- [TASK ITEM]: Repeat only what runs from the line with "turned: tupafox (turquoise)" through the last line of the data below, both included, keeping every word as it is and leaving out the pictures.

---+---

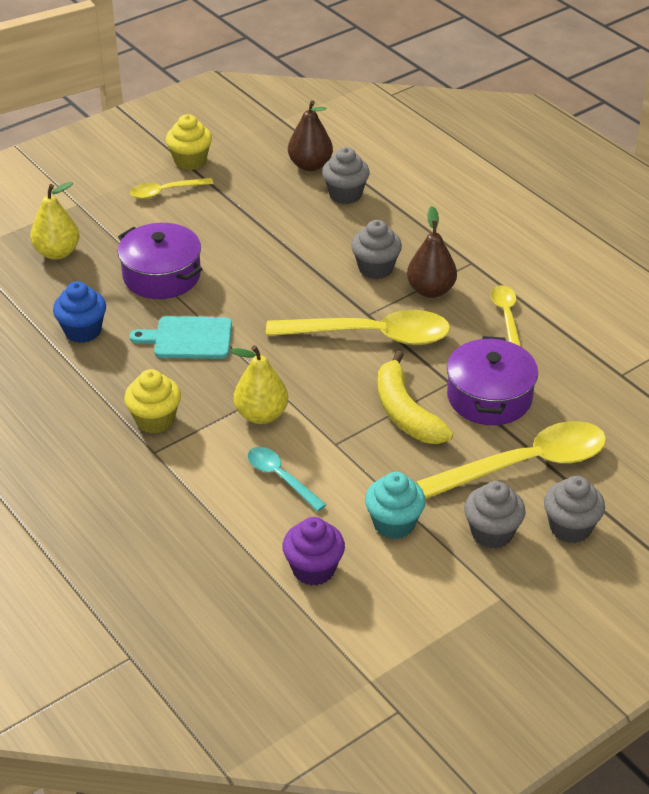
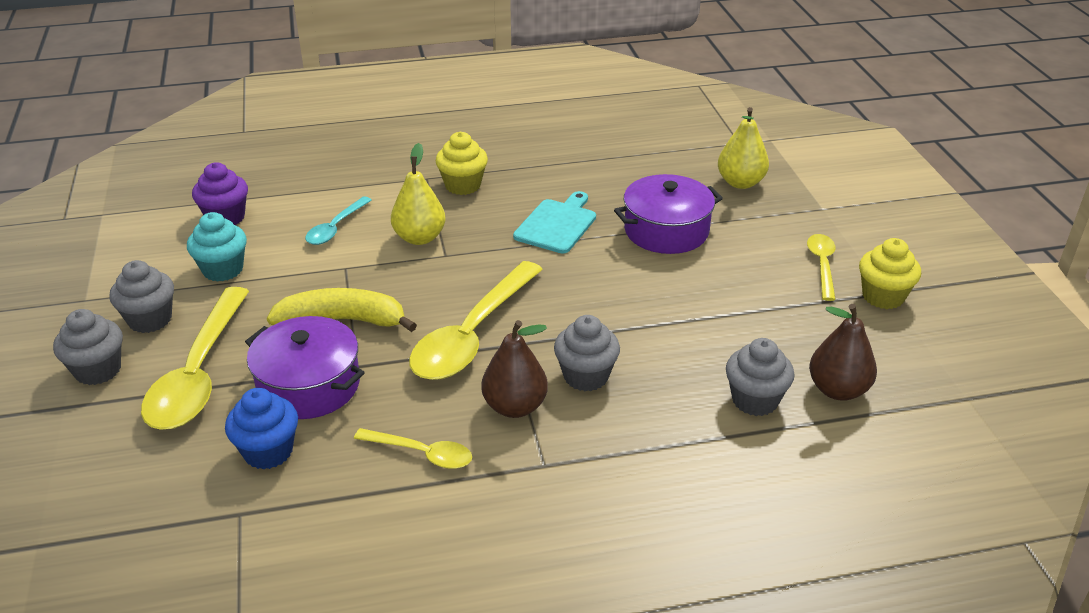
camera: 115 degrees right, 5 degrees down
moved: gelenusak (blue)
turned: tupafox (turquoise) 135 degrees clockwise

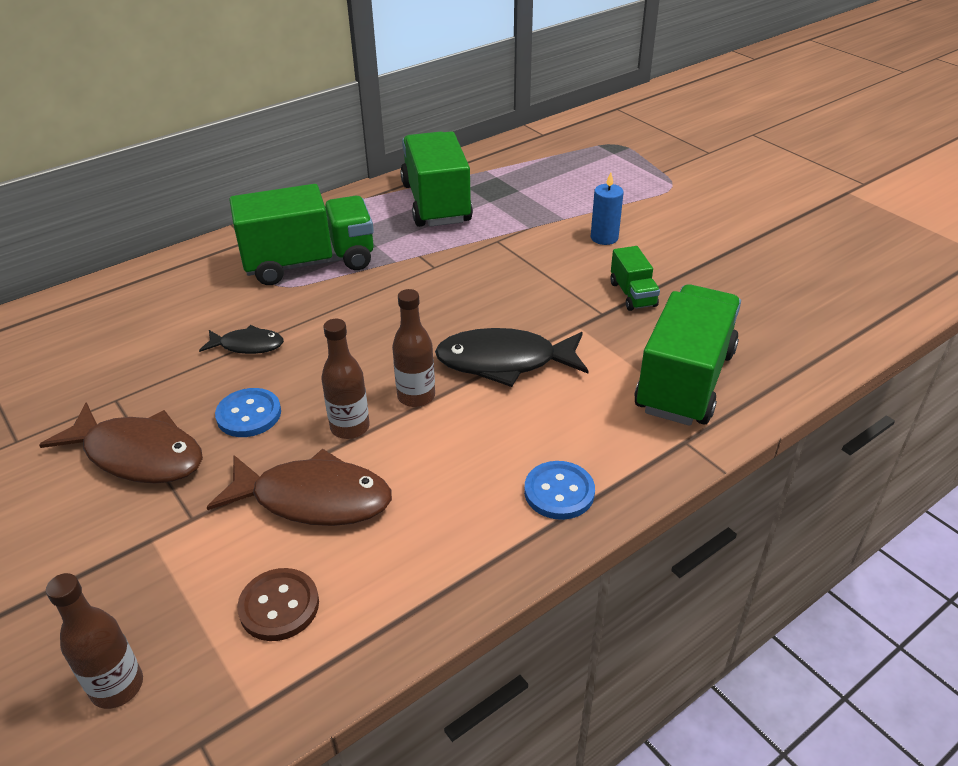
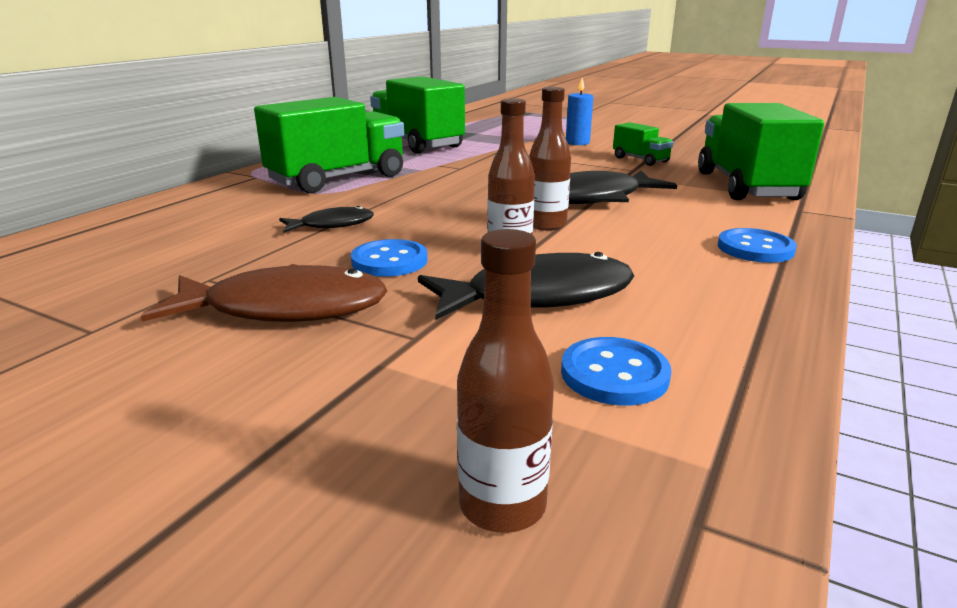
camera: 25 degrees left, 15 degrees down
recoloured: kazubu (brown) (2nd from left) to kazubu (black) (2nd from left); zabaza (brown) to zabaza (blue) (2nd from left)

---+---

- [EXERCISE ANSWER]:
turned: tupafox (turquoise) 135 degrees clockwise

camera: 25 degrees left, 15 degrees down
recoloured: kazubu (brown) (2nd from left) to kazubu (black) (2nd from left); zabaza (brown) to zabaza (blue) (2nd from left)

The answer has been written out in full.